[Try it] Using the records below, transcribe word for word the stretch from the line that contains "C6: 150nF (N22, VBAT) -> none" through the line that contains "V1: AC 24V (DGND, N19) -> AC 24V (N11, N19)", both end lines included, and nothing else.

[Data for analysis]

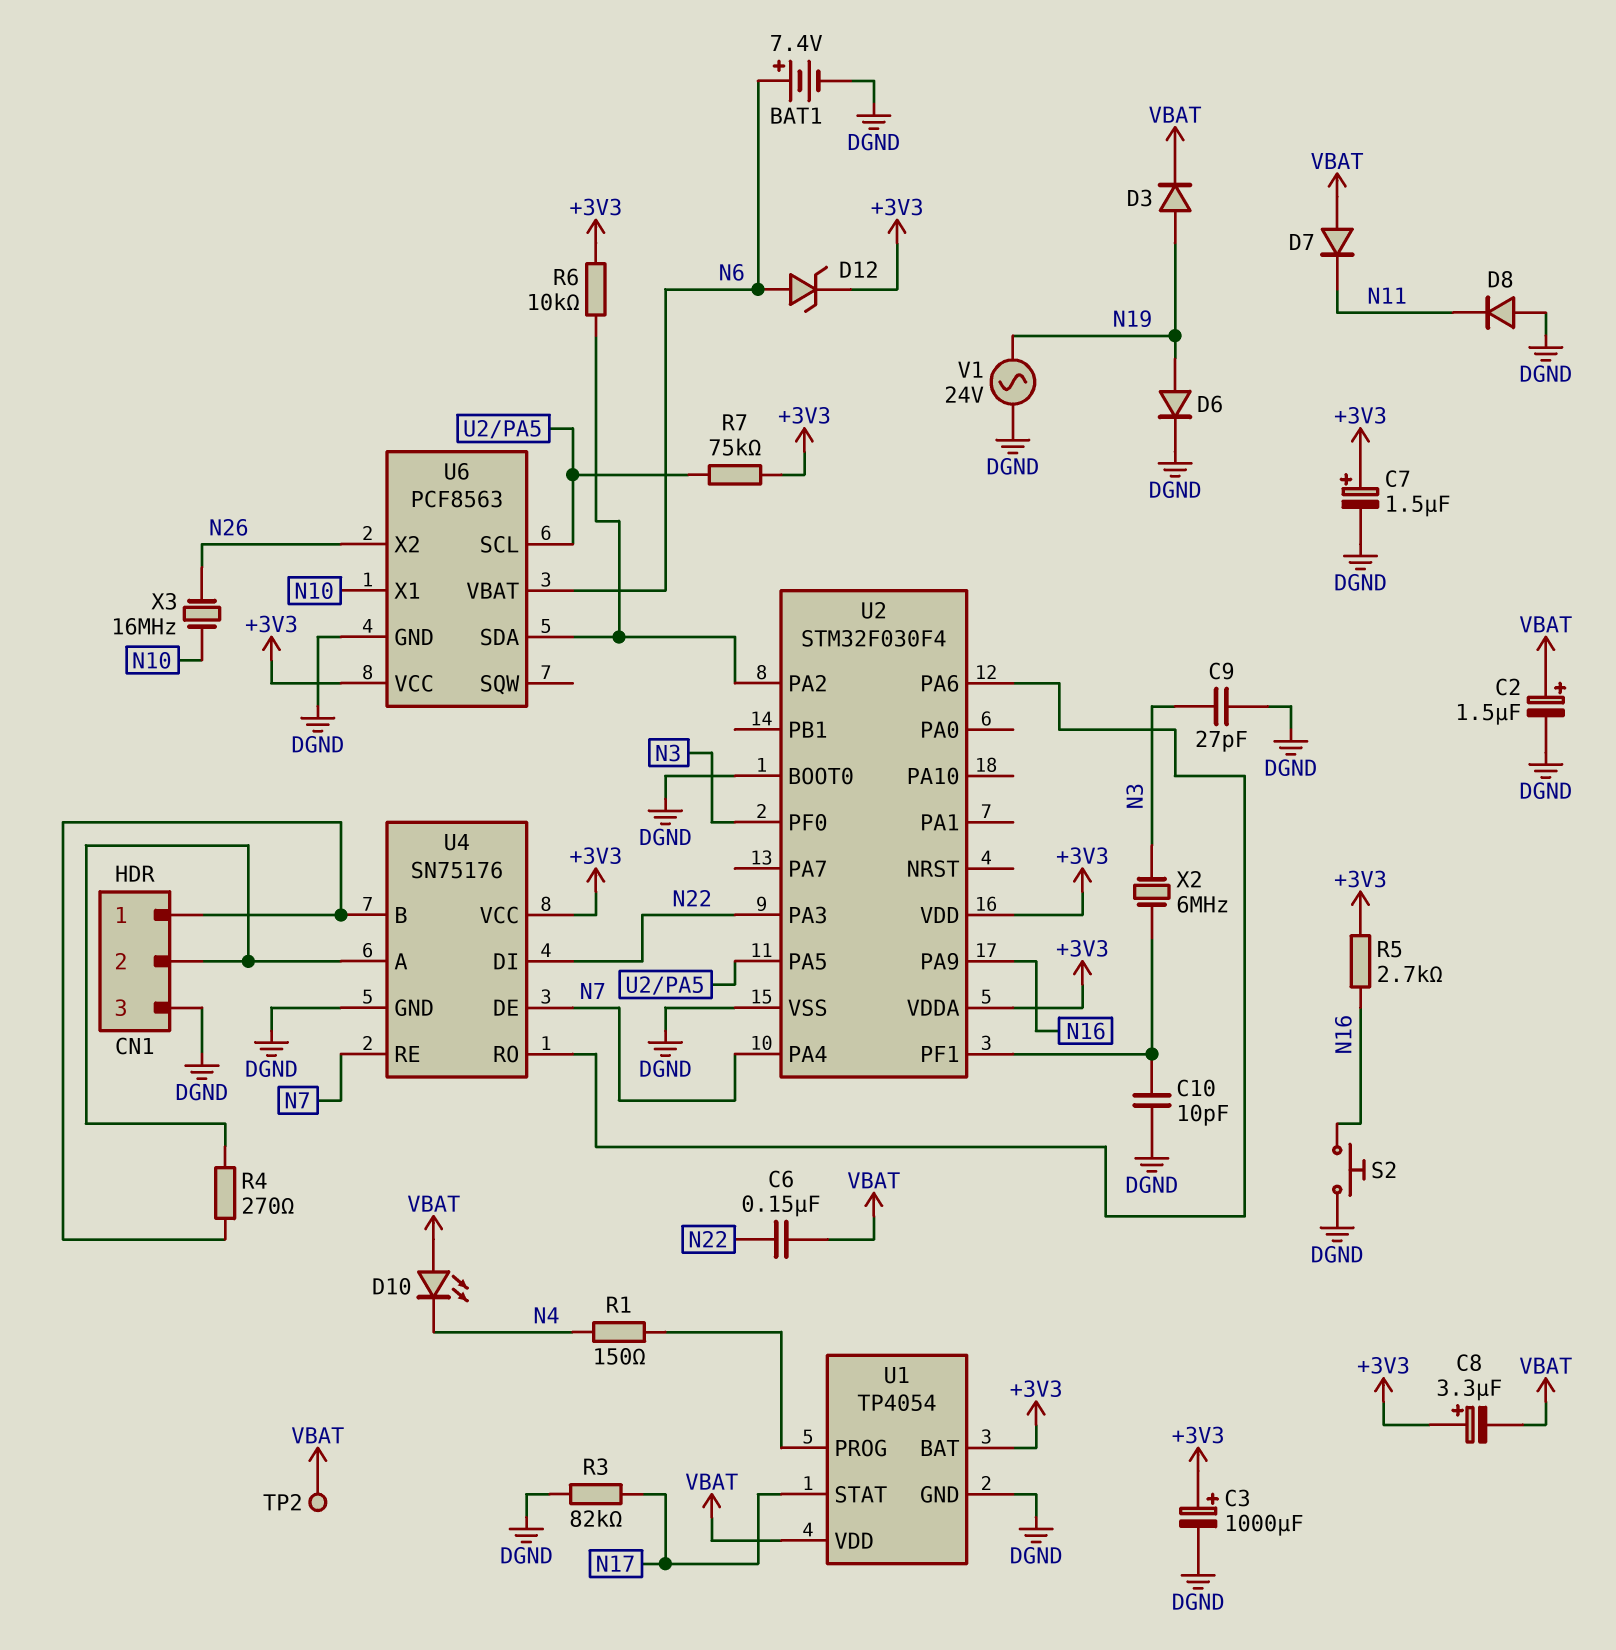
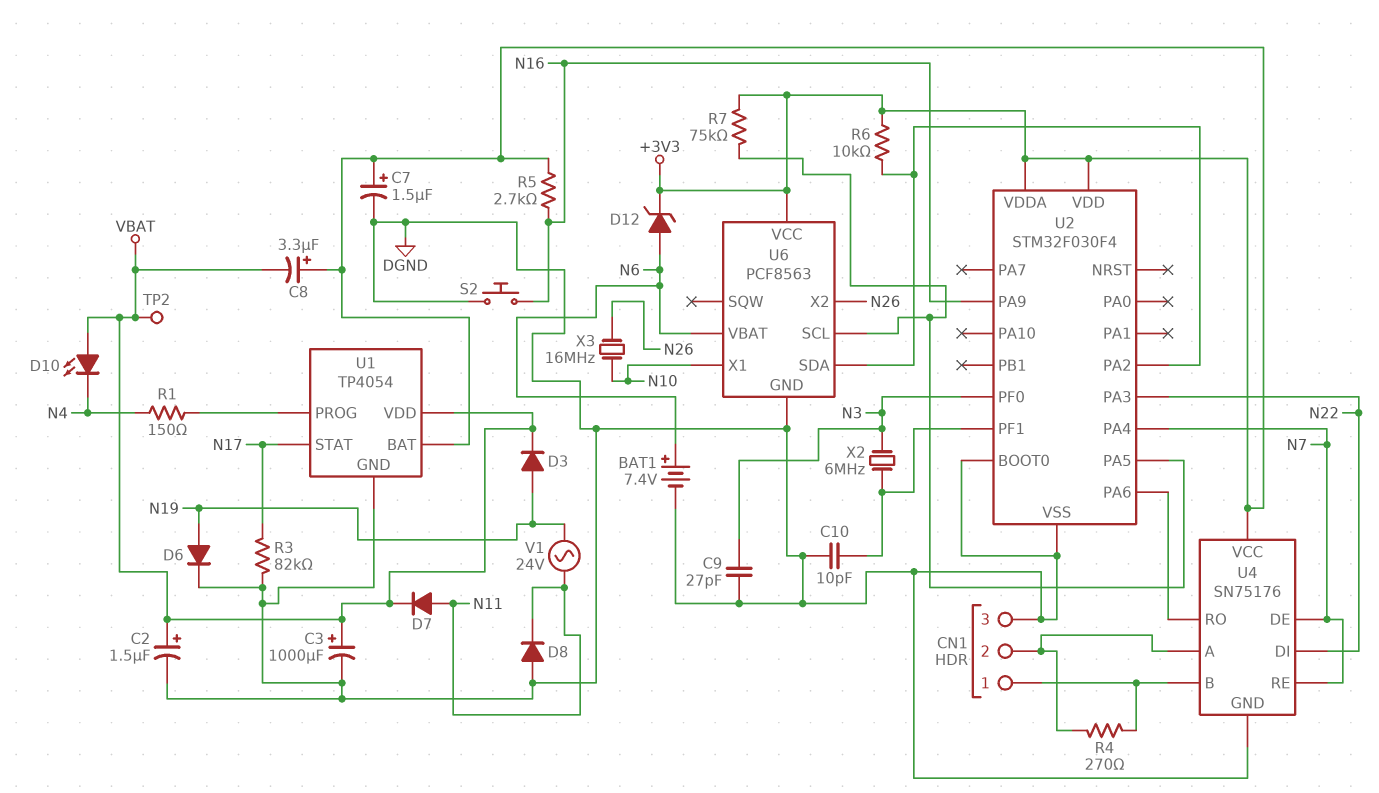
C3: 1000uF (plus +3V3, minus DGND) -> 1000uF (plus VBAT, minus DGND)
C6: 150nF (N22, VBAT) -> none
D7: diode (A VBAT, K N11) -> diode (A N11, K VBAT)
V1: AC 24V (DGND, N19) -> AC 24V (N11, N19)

...

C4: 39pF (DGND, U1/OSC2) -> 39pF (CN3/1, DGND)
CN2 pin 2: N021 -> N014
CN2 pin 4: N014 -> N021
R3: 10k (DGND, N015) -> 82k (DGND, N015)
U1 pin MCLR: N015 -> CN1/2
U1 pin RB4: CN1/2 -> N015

[Exercise answer]
C6: 150nF (N22, VBAT) -> none
D7: diode (A VBAT, K N11) -> diode (A N11, K VBAT)
V1: AC 24V (DGND, N19) -> AC 24V (N11, N19)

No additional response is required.